» **EXERCISE INSTRUCTIONS**:
Leave out the pictures, and retype the remaining data exactly.

» **DATA EXCERPT**:
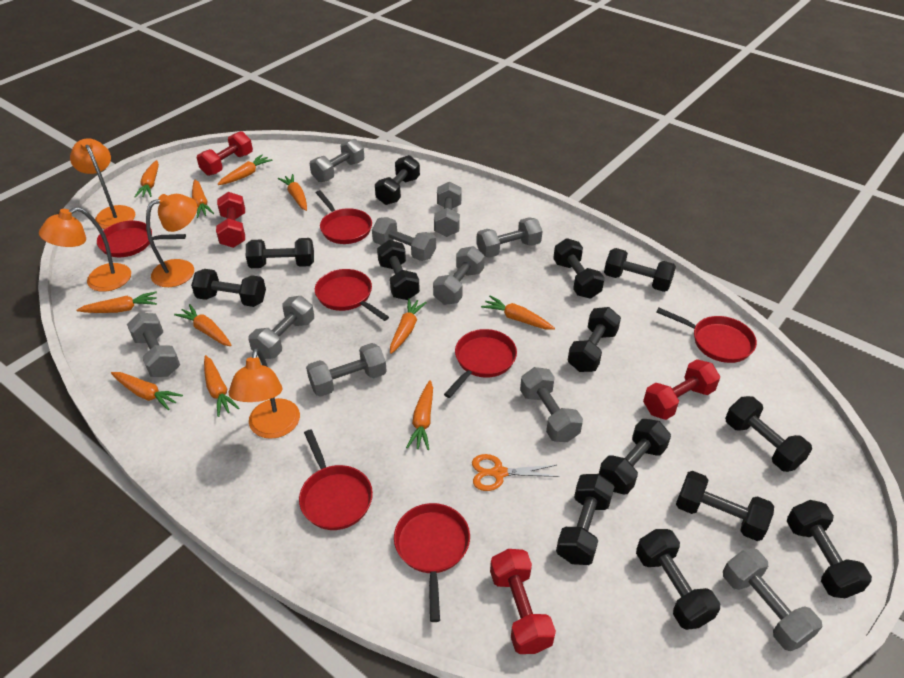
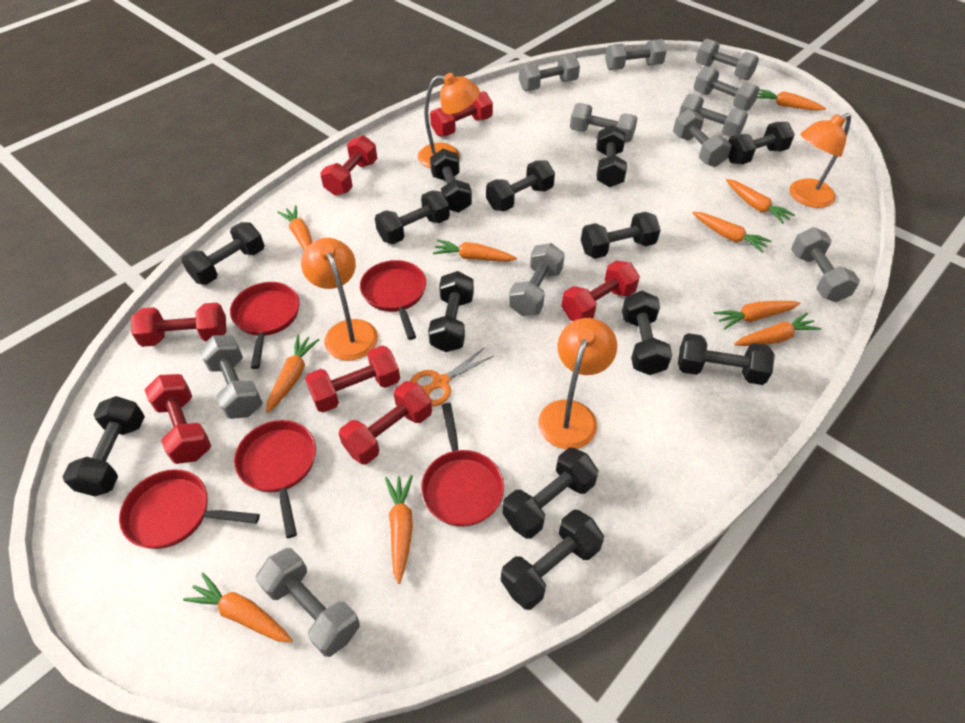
grey dumbbell: 10 -> 11
orange carrot: 11 -> 10
red dumbbell: 4 -> 7
red pan: 7 -> 5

» **RESPONSE**:
grey dumbbell: 10 -> 11
orange carrot: 11 -> 10
red dumbbell: 4 -> 7
red pan: 7 -> 5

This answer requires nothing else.